The task: Search the data for "none". Return each matching line.

========================================

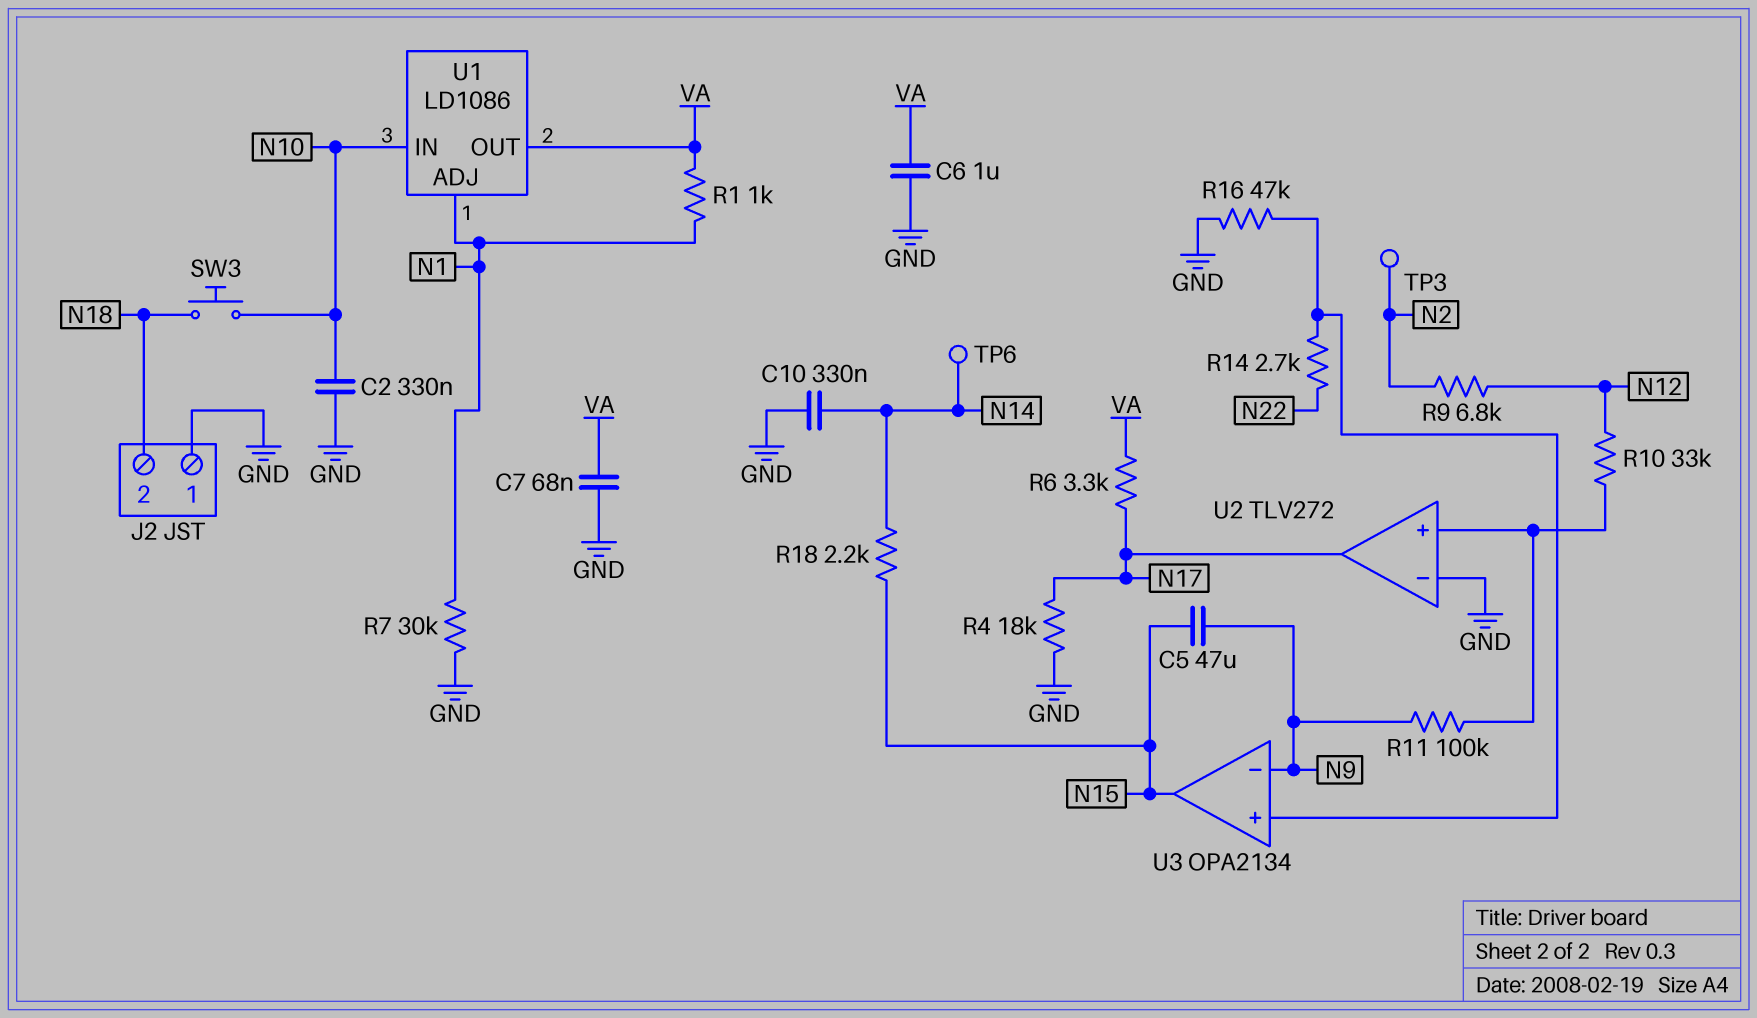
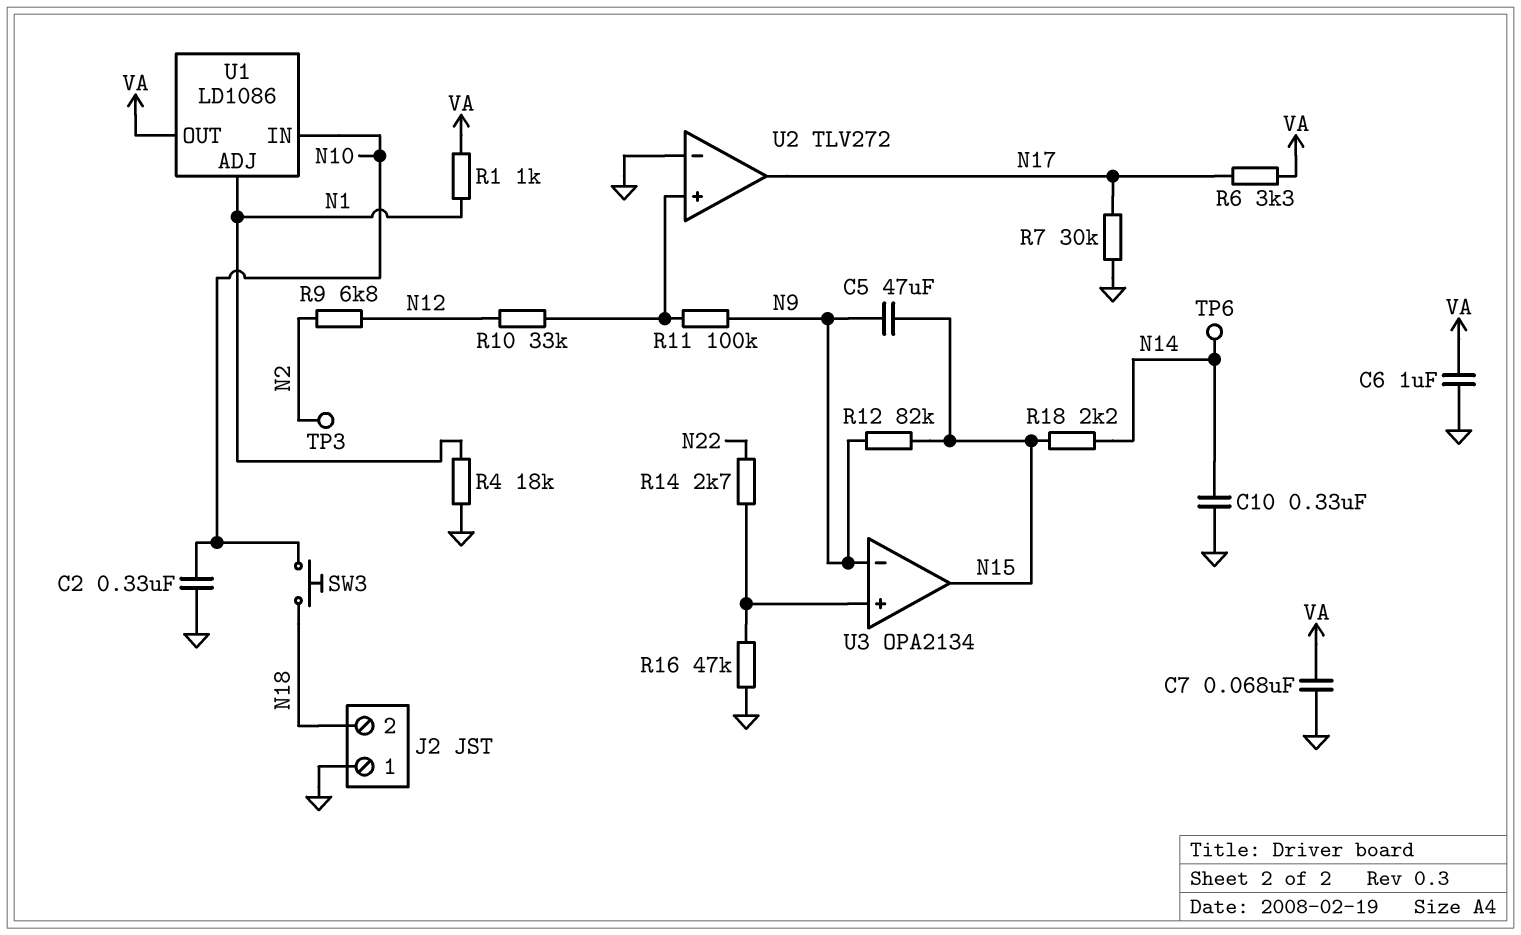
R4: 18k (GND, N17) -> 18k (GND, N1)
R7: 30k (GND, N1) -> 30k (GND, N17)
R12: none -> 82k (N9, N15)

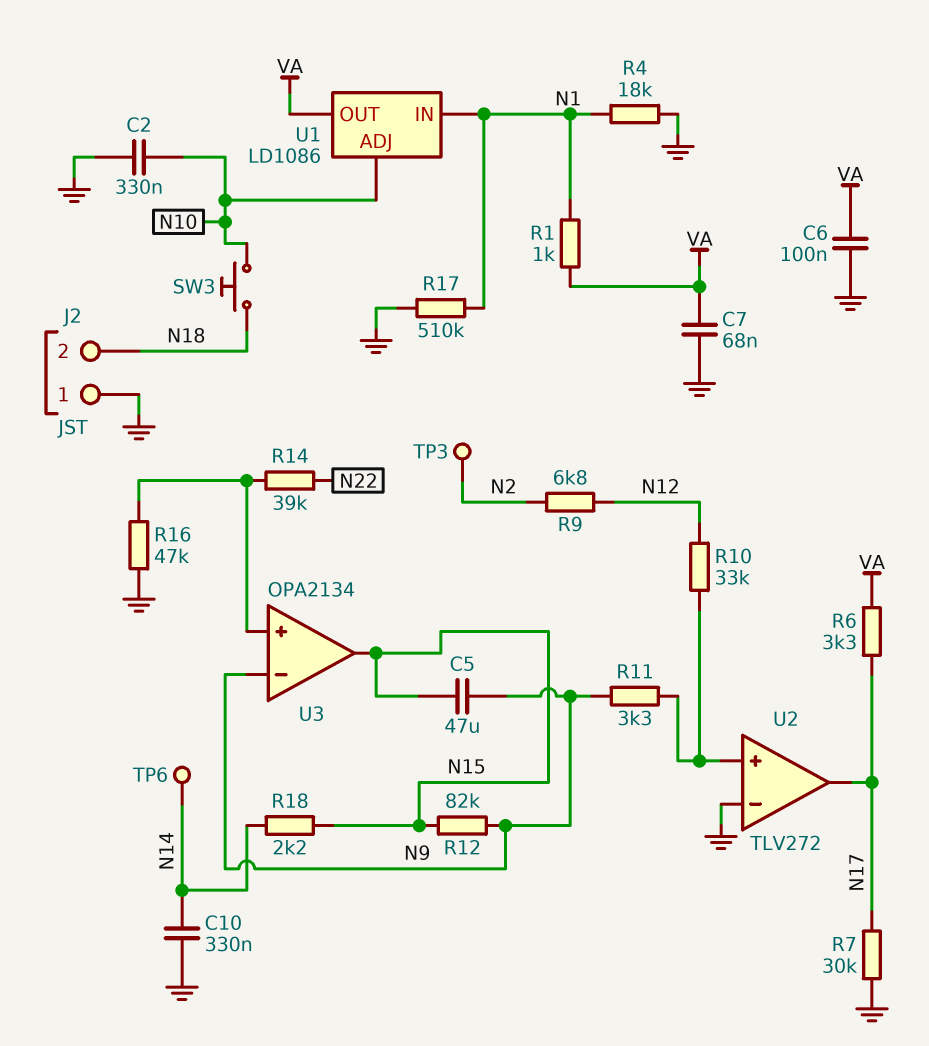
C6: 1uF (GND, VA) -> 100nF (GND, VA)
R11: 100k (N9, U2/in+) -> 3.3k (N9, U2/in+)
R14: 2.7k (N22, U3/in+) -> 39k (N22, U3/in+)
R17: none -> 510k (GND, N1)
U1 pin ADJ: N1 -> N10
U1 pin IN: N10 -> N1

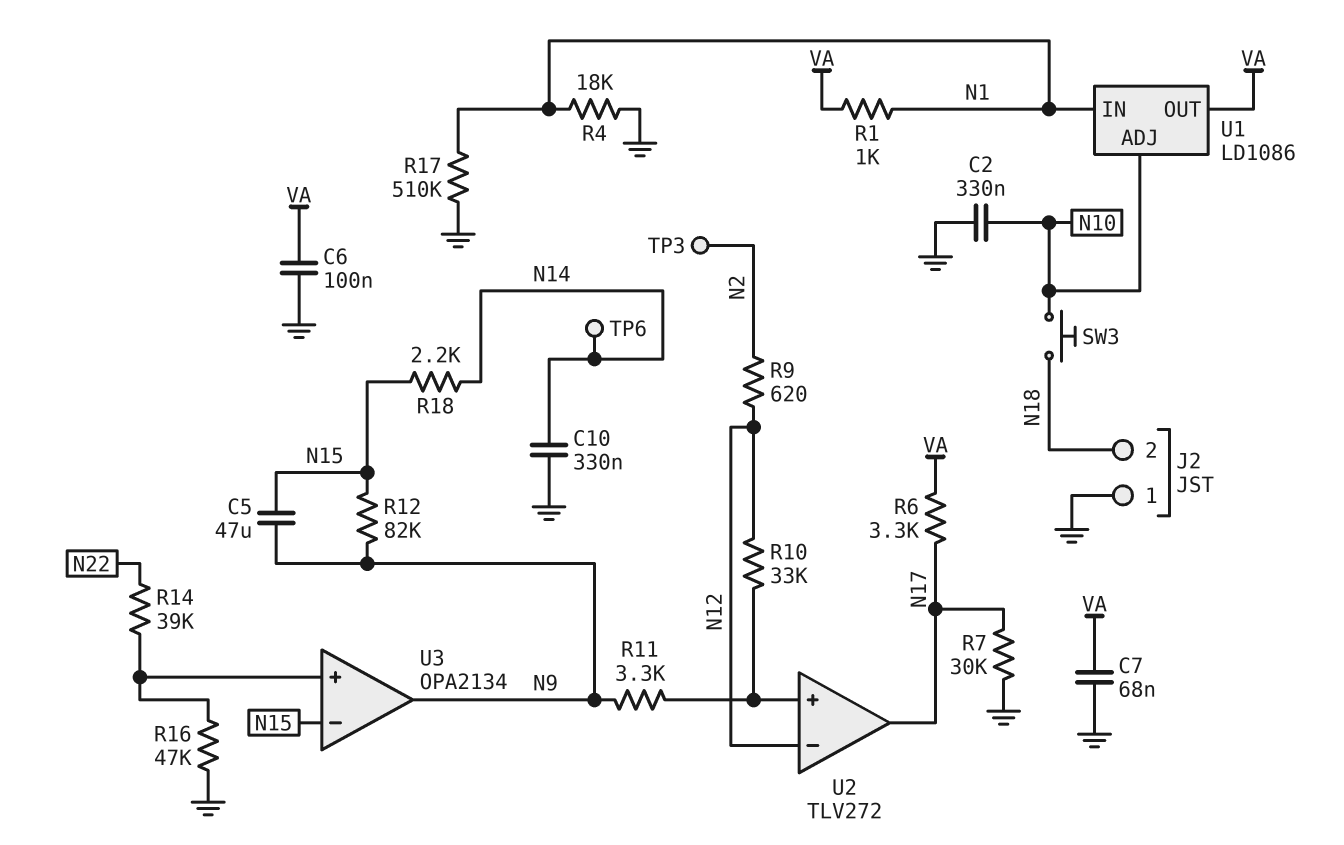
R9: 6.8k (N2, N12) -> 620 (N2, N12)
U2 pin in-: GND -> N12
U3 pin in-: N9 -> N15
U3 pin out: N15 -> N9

========================================

Result of this task:
R12: none -> 82k (N9, N15)
R17: none -> 510k (GND, N1)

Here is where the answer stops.